» **TASK TO COMPLETE**
Everything in the listing below from the line containing "blue house [890,397,987,491]" through the line containing "orange carrot [286,278,330,364]" must be repeated exactly; the remaining lines are not wanted.

» **PROVIDED DATA**
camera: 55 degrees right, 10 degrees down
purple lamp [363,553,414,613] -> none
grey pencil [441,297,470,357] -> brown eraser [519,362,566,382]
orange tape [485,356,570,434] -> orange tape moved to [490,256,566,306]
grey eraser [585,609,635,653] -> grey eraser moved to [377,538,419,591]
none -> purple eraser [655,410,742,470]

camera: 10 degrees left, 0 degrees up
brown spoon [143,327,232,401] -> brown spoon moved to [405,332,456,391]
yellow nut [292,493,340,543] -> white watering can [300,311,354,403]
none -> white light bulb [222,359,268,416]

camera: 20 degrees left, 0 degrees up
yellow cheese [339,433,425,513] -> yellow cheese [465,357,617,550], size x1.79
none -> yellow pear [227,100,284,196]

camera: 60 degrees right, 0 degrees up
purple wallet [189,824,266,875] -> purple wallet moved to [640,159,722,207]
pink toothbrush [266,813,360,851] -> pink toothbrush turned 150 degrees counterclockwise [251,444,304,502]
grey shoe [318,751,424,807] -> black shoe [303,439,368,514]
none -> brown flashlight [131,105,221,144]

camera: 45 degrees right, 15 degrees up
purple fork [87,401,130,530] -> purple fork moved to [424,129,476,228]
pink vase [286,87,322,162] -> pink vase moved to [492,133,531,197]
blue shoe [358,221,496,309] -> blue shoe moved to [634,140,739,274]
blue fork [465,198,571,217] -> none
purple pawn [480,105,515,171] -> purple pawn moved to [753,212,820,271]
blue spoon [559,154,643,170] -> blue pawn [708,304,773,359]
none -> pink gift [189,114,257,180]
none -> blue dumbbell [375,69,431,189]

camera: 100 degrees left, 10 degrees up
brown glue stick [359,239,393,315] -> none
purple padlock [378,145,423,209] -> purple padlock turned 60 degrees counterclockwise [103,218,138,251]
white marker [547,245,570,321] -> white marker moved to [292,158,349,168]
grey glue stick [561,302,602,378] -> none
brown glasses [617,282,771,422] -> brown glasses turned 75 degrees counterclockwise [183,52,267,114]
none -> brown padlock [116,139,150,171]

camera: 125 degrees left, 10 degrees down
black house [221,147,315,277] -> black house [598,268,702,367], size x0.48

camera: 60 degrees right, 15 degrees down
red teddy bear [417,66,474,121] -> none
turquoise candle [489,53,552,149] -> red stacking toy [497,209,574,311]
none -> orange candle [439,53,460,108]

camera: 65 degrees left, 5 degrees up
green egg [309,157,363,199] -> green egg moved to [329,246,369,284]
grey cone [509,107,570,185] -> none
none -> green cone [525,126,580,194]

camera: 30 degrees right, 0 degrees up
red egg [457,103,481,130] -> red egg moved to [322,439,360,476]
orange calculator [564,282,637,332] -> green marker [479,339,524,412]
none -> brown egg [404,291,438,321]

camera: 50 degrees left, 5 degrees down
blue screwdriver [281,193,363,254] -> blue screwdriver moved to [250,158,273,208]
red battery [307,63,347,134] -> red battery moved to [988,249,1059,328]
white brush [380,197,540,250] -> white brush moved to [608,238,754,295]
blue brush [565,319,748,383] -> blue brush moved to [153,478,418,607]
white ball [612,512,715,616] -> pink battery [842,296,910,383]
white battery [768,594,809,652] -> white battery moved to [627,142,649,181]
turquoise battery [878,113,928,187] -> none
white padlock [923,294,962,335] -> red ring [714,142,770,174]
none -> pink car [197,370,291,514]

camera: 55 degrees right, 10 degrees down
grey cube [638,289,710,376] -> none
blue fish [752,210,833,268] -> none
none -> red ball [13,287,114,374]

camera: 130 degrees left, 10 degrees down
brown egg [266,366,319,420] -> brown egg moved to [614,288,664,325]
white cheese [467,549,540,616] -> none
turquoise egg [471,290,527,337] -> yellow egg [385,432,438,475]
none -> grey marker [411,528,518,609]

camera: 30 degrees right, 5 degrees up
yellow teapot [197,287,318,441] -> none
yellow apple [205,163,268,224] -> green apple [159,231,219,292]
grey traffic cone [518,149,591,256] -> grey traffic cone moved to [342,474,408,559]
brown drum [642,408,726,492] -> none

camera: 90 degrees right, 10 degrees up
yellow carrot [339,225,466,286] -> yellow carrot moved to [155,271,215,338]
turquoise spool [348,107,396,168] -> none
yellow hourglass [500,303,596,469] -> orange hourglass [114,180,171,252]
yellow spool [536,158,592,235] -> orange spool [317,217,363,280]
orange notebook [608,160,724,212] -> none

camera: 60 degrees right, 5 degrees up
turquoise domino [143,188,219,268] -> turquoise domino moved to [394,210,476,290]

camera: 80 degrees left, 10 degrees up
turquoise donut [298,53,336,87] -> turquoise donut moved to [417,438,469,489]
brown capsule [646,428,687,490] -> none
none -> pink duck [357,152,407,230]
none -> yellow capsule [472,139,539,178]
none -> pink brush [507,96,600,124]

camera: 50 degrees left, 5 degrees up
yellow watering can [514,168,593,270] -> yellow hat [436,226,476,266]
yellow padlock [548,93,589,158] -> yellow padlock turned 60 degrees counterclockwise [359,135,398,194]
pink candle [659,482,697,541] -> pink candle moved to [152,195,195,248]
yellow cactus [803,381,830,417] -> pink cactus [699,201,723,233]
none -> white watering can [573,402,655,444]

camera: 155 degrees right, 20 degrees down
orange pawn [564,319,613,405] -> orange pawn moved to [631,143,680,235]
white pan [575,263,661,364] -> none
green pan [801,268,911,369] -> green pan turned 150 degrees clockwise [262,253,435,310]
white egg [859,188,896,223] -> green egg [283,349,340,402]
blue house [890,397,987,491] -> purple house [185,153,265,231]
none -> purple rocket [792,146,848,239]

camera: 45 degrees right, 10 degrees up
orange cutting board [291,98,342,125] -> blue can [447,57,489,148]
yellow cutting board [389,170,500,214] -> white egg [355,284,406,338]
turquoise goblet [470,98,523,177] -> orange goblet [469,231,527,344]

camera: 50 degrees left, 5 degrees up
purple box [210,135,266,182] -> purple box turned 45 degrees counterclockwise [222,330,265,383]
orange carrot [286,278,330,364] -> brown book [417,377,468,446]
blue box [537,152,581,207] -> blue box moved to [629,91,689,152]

» **SOLUTION**
blue house [890,397,987,491] -> purple house [185,153,265,231]
none -> purple rocket [792,146,848,239]

camera: 45 degrees right, 10 degrees up
orange cutting board [291,98,342,125] -> blue can [447,57,489,148]
yellow cutting board [389,170,500,214] -> white egg [355,284,406,338]
turquoise goblet [470,98,523,177] -> orange goblet [469,231,527,344]

camera: 50 degrees left, 5 degrees up
purple box [210,135,266,182] -> purple box turned 45 degrees counterclockwise [222,330,265,383]
orange carrot [286,278,330,364] -> brown book [417,377,468,446]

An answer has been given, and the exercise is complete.